Work instruction: Examine the entries below, count the lines holding the string "brown", and respond with the number only.
▬▬▬▬▬▬
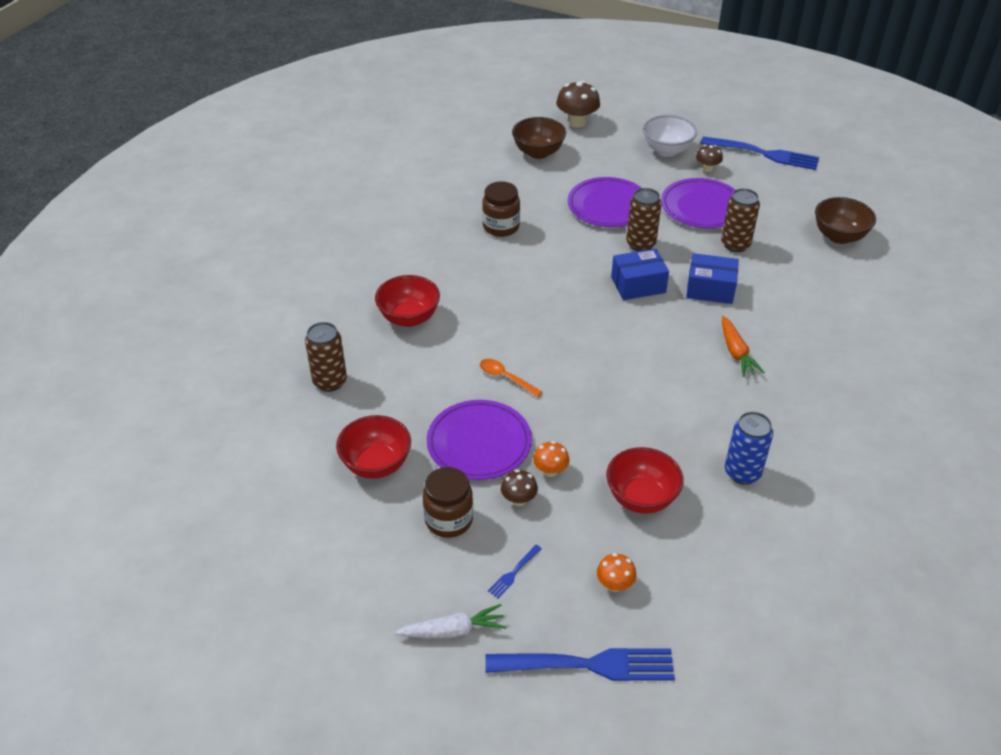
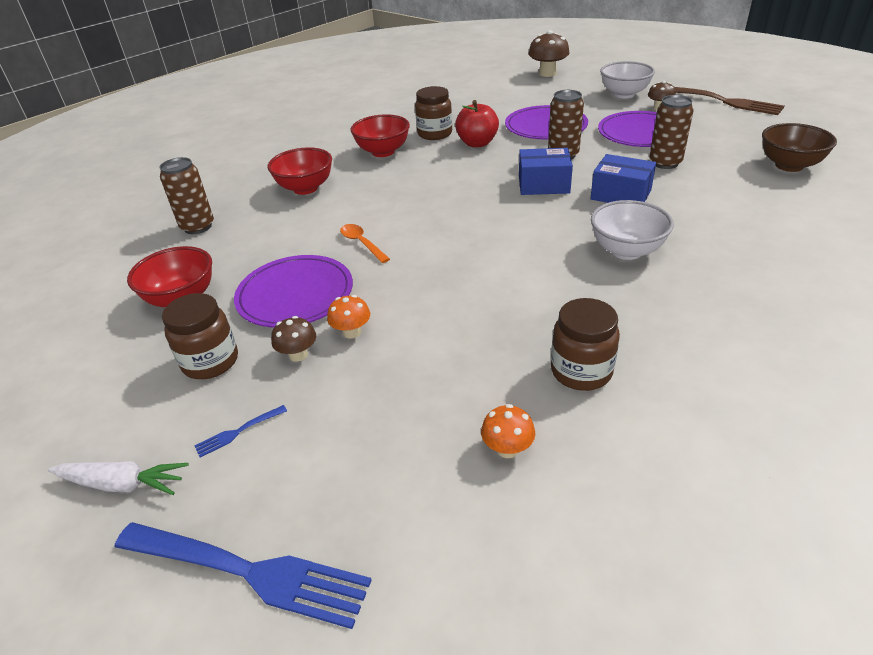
camera: 20 degrees right, 5 degrees down
(538, 152) = (500, 90): brown bowl -> none
(551, 236) = (477, 143): none -> red apple
(614, 584) = (348, 472): orange mushroom -> orange mushroom (507, 449)
(641, 498) = (439, 377): red bowl -> red bowl (383, 152)
(736, 352) = (626, 251): orange carrot -> white bowl
(742, 473) = (581, 371): blue can -> brown jar
(763, 154) = (723, 101): blue fork -> brown fork

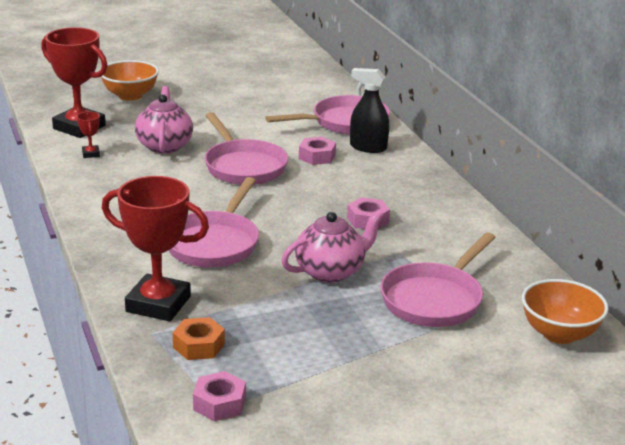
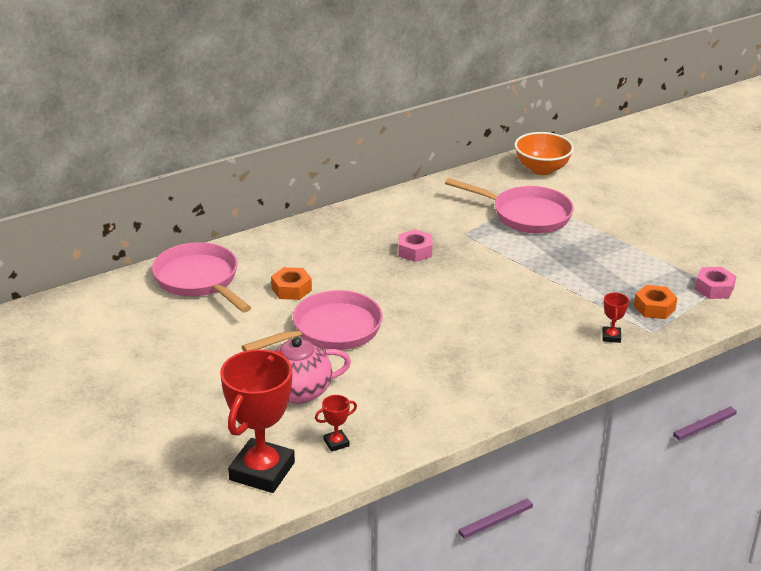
camera: 100 degrees left, 5 degrees up
(130, 96) = (147, 450): orange bowl -> none
(158, 304) = (611, 337): red trophy -> red trophy, size x0.41
(214, 243) = (497, 324): pink pan -> none
(317, 156) = (291, 289): pink nut -> orange nut
(331, 271) = (511, 261): pink teapot -> none
(368, 147) = (259, 262): black spray bottle -> none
▬▬▬▬▬▬
Result of this task: 3